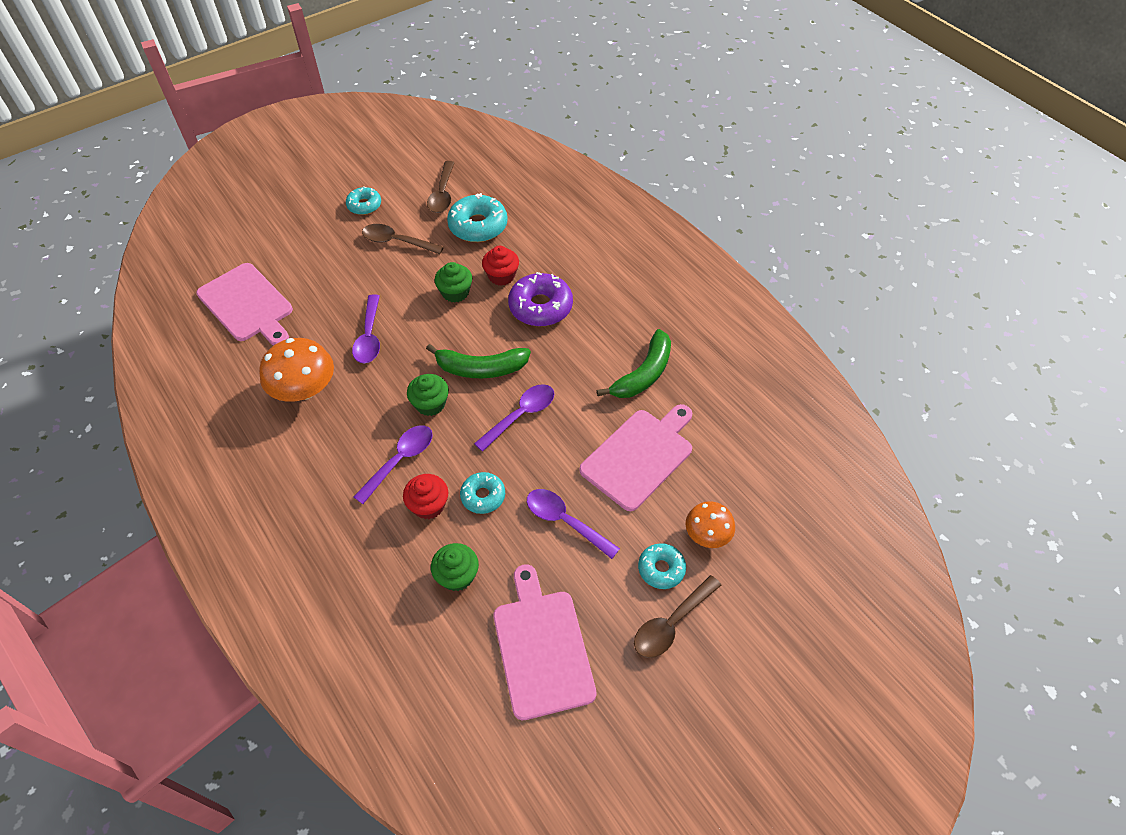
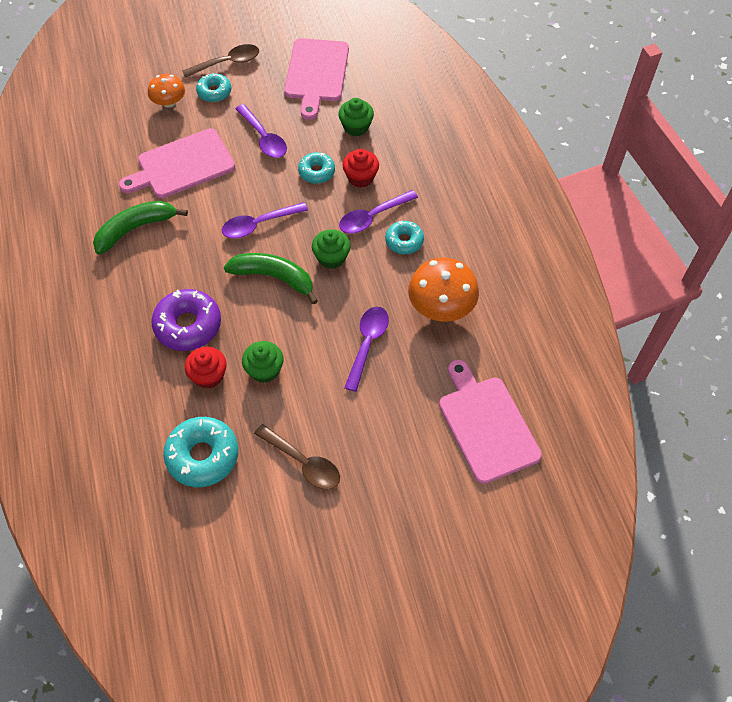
camera: 160 degrees left, 5 degrees up
(364, 205) = (325, 538): turquoise donut -> turquoise donut (404, 241)
(442, 194) = (223, 524): brown spoon -> none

## [About this exercise]
Everything in the data above gets copied exactly. Only the pictures are skipped.

## [Response to this task]
camera: 160 degrees left, 5 degrees up
(364, 205) = (325, 538): turquoise donut -> turquoise donut (404, 241)
(442, 194) = (223, 524): brown spoon -> none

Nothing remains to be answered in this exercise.